▸ Given data:
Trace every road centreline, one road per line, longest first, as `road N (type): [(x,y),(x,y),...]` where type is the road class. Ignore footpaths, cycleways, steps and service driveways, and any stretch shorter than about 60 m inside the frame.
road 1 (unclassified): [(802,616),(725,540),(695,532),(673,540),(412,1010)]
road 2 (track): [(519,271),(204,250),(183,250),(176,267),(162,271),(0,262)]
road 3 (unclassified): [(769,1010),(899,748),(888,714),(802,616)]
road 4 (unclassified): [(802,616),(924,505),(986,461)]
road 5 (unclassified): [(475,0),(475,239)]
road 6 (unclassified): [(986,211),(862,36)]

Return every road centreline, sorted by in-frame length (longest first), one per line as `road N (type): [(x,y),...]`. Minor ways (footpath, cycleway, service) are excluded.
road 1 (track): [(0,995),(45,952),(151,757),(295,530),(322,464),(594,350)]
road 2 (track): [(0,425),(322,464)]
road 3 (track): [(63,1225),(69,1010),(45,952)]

▸ Assigned task: Write out the listing above, keeping every word exactly.

▸ Your response:
Trace every road centreline, one road per line, longest first, as `road N (type): [(x,y),(x,y),...]` where type is the road class. Ignore footpaths, cycleways, steps and service driveways, and any stretch shorter than about 60 m inside the frame.
road 1 (unclassified): [(802,616),(725,540),(695,532),(673,540),(412,1010)]
road 2 (track): [(519,271),(204,250),(183,250),(176,267),(162,271),(0,262)]
road 3 (unclassified): [(769,1010),(899,748),(888,714),(802,616)]
road 4 (unclassified): [(802,616),(924,505),(986,461)]
road 5 (unclassified): [(475,0),(475,239)]
road 6 (unclassified): [(986,211),(862,36)]

Return every road centreline, sorted by in-frame length (longest first), one per line as `road N (type): [(x,y),...]`. Minor ways (footpath, cycleway, service) are excluded.
road 1 (track): [(0,995),(45,952),(151,757),(295,530),(322,464),(594,350)]
road 2 (track): [(0,425),(322,464)]
road 3 (track): [(63,1225),(69,1010),(45,952)]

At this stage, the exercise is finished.